● TASK DIRECTIONS
Beginning at the line containing "Cameras - Calc: [652,50,960,182]" in the material below and ending at the line containing "Confirm client: [1043,415,1457,584]", return each line exactly and add nothing.
· · · · · · ·
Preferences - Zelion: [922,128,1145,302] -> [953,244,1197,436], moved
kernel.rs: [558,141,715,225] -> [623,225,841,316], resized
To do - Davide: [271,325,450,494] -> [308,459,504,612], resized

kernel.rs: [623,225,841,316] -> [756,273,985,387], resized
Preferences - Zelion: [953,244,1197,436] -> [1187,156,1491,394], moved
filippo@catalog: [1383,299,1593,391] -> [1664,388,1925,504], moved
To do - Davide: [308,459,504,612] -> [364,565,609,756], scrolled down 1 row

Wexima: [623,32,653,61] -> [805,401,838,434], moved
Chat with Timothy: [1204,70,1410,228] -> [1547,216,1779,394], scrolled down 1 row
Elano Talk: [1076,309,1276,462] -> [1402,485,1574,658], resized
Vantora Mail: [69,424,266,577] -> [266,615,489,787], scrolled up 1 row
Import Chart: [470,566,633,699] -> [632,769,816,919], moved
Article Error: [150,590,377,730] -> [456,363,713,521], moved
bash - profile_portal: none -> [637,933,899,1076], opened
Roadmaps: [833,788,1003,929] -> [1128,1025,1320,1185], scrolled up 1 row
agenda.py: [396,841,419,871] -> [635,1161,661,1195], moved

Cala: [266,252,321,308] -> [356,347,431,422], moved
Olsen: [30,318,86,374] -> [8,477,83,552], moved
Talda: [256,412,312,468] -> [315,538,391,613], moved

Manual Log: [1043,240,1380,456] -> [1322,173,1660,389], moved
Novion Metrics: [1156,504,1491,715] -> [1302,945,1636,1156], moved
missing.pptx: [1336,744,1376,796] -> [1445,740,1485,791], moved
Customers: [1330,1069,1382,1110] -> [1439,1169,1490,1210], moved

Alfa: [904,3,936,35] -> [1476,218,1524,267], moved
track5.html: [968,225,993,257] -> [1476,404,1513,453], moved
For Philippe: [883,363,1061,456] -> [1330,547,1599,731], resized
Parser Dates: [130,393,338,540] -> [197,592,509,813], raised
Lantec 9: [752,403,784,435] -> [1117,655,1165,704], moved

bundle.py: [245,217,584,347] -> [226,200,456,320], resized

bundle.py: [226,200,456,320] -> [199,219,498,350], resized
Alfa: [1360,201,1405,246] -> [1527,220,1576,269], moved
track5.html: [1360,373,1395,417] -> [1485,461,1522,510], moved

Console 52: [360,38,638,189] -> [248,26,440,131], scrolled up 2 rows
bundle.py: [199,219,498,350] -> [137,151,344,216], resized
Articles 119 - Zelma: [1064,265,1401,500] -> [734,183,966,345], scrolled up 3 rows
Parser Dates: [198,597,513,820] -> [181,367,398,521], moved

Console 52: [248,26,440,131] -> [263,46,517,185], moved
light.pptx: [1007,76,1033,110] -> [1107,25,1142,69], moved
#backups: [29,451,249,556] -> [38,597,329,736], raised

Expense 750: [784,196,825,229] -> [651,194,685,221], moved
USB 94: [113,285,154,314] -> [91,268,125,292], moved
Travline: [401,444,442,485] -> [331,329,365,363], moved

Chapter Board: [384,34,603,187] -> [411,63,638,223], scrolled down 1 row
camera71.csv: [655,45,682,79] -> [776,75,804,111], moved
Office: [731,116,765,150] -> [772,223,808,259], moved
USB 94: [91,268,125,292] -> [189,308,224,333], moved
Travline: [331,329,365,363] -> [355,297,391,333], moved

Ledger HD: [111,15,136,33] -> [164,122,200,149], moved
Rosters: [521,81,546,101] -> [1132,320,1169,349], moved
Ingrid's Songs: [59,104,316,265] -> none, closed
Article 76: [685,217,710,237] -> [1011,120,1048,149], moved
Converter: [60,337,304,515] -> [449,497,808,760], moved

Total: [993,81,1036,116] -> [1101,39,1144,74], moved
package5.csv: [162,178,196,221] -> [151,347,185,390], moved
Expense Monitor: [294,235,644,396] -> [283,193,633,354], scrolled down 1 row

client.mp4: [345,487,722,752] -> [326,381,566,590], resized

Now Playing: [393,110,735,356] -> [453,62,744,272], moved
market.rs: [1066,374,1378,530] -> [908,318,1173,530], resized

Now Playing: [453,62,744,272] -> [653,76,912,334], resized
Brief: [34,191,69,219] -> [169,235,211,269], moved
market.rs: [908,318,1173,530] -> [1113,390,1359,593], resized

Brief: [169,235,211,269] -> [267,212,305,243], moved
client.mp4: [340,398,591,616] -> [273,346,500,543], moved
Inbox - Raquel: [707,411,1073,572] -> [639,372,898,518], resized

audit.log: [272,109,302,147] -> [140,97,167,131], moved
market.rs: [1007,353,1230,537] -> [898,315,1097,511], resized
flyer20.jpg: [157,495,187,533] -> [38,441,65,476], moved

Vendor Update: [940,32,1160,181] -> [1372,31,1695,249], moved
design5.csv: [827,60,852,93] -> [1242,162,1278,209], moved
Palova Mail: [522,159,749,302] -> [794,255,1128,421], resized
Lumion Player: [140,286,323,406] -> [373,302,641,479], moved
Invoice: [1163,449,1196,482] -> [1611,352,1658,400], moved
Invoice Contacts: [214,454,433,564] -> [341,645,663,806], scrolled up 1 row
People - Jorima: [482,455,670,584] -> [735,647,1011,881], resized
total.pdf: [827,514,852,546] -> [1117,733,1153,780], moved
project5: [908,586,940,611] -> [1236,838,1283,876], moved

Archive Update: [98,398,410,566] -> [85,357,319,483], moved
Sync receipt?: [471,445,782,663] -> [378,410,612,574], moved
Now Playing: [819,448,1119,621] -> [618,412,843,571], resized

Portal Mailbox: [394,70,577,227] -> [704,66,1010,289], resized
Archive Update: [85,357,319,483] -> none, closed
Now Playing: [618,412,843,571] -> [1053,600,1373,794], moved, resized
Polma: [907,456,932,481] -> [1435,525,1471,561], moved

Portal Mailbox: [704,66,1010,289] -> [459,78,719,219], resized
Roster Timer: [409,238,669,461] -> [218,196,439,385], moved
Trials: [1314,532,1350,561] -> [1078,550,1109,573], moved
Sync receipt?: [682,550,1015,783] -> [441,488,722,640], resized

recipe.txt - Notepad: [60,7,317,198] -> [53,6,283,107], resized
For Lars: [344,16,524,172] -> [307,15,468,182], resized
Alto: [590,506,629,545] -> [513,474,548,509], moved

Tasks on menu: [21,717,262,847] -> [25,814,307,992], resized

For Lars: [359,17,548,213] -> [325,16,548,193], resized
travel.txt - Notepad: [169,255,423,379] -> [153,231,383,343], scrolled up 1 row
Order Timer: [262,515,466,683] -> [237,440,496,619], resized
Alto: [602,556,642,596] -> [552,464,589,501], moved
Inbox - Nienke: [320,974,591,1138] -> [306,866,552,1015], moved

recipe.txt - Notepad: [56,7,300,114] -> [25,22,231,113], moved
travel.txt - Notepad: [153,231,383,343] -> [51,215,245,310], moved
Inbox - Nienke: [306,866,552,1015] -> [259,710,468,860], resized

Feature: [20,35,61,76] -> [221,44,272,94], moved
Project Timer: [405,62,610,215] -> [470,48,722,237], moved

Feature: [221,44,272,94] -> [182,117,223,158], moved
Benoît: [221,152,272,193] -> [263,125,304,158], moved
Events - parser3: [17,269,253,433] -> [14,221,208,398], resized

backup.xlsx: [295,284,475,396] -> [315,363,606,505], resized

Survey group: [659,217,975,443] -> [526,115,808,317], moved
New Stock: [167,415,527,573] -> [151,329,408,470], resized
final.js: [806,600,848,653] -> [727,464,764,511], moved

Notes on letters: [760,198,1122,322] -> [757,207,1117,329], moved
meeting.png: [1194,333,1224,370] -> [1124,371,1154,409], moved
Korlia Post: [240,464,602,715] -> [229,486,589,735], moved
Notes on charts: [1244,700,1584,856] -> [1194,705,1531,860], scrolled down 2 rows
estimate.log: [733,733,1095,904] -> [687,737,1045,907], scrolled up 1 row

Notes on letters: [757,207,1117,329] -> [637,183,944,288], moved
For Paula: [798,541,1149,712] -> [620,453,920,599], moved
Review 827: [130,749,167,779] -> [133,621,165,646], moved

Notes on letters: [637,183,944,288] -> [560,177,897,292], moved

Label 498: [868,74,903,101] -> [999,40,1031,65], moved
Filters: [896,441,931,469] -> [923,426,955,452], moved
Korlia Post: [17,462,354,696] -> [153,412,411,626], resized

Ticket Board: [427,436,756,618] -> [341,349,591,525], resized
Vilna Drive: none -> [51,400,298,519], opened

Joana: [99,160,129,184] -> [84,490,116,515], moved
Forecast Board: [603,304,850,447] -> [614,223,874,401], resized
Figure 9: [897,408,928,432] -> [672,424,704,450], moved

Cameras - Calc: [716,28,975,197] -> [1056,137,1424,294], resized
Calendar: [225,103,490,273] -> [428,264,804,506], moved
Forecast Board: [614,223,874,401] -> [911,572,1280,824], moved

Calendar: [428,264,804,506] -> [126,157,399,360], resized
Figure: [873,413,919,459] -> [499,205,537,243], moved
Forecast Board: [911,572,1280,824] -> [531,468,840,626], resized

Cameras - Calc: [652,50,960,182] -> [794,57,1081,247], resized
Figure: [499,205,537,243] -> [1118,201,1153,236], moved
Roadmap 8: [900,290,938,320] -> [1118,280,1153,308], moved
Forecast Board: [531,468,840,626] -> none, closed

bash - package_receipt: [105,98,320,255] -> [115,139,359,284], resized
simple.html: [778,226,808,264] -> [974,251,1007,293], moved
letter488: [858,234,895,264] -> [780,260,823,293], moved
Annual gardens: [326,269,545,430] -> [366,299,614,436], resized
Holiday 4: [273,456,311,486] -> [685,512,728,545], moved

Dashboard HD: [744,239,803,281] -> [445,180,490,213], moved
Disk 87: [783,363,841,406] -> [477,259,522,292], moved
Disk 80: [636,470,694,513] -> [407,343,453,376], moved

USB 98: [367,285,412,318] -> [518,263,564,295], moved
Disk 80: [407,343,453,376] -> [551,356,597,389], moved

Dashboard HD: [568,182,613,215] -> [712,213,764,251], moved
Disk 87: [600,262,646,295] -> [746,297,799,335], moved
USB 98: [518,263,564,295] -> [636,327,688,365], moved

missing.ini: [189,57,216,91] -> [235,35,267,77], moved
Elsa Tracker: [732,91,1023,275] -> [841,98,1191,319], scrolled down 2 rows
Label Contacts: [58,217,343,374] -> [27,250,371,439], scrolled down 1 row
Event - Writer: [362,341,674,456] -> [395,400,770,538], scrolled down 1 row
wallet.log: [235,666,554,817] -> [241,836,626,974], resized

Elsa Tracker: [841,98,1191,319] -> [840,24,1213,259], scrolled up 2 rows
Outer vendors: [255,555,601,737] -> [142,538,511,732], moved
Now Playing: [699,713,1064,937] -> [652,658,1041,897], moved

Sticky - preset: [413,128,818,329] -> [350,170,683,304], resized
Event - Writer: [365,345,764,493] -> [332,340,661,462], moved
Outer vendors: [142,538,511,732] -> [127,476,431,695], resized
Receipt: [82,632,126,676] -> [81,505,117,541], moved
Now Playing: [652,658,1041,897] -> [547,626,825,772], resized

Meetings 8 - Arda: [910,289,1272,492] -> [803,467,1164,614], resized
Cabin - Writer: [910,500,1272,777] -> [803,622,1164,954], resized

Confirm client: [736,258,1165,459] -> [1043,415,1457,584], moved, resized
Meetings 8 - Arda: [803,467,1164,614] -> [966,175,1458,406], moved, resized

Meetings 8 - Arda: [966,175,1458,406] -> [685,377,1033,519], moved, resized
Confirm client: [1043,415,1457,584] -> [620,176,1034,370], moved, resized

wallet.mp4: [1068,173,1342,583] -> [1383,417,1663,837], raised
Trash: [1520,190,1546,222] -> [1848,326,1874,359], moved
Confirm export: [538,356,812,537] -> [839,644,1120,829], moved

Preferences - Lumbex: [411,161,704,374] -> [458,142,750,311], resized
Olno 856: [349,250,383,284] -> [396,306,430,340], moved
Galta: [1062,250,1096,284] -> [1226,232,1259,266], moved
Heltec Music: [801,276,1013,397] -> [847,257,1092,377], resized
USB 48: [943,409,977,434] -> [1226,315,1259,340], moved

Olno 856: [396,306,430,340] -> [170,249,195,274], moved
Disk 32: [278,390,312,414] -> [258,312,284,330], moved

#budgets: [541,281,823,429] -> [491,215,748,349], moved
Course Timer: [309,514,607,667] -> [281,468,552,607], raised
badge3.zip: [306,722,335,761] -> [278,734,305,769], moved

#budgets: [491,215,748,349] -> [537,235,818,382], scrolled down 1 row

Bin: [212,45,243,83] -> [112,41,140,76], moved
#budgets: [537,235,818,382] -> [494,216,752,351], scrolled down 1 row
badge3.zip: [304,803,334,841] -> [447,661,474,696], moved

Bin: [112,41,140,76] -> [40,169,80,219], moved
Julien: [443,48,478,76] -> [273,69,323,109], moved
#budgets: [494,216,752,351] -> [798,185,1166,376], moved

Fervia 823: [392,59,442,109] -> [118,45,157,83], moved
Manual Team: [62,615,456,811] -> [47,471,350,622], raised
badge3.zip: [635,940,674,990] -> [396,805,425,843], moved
· · · · · · ·
● WRITTEN RESPONSE
Cameras - Calc: [652,50,960,182] -> [794,57,1081,247], resized
Figure: [499,205,537,243] -> [1118,201,1153,236], moved
Roadmap 8: [900,290,938,320] -> [1118,280,1153,308], moved
Forecast Board: [531,468,840,626] -> none, closed

bash - package_receipt: [105,98,320,255] -> [115,139,359,284], resized
simple.html: [778,226,808,264] -> [974,251,1007,293], moved
letter488: [858,234,895,264] -> [780,260,823,293], moved
Annual gardens: [326,269,545,430] -> [366,299,614,436], resized
Holiday 4: [273,456,311,486] -> [685,512,728,545], moved

Dashboard HD: [744,239,803,281] -> [445,180,490,213], moved
Disk 87: [783,363,841,406] -> [477,259,522,292], moved
Disk 80: [636,470,694,513] -> [407,343,453,376], moved

USB 98: [367,285,412,318] -> [518,263,564,295], moved
Disk 80: [407,343,453,376] -> [551,356,597,389], moved

Dashboard HD: [568,182,613,215] -> [712,213,764,251], moved
Disk 87: [600,262,646,295] -> [746,297,799,335], moved
USB 98: [518,263,564,295] -> [636,327,688,365], moved

missing.ini: [189,57,216,91] -> [235,35,267,77], moved
Elsa Tracker: [732,91,1023,275] -> [841,98,1191,319], scrolled down 2 rows
Label Contacts: [58,217,343,374] -> [27,250,371,439], scrolled down 1 row
Event - Writer: [362,341,674,456] -> [395,400,770,538], scrolled down 1 row
wallet.log: [235,666,554,817] -> [241,836,626,974], resized

Elsa Tracker: [841,98,1191,319] -> [840,24,1213,259], scrolled up 2 rows
Outer vendors: [255,555,601,737] -> [142,538,511,732], moved
Now Playing: [699,713,1064,937] -> [652,658,1041,897], moved

Sticky - preset: [413,128,818,329] -> [350,170,683,304], resized
Event - Writer: [365,345,764,493] -> [332,340,661,462], moved
Outer vendors: [142,538,511,732] -> [127,476,431,695], resized
Receipt: [82,632,126,676] -> [81,505,117,541], moved
Now Playing: [652,658,1041,897] -> [547,626,825,772], resized

Meetings 8 - Arda: [910,289,1272,492] -> [803,467,1164,614], resized
Cabin - Writer: [910,500,1272,777] -> [803,622,1164,954], resized

Confirm client: [736,258,1165,459] -> [1043,415,1457,584], moved, resized
Meetings 8 - Arda: [803,467,1164,614] -> [966,175,1458,406], moved, resized

Meetings 8 - Arda: [966,175,1458,406] -> [685,377,1033,519], moved, resized
Confirm client: [1043,415,1457,584] -> [620,176,1034,370], moved, resized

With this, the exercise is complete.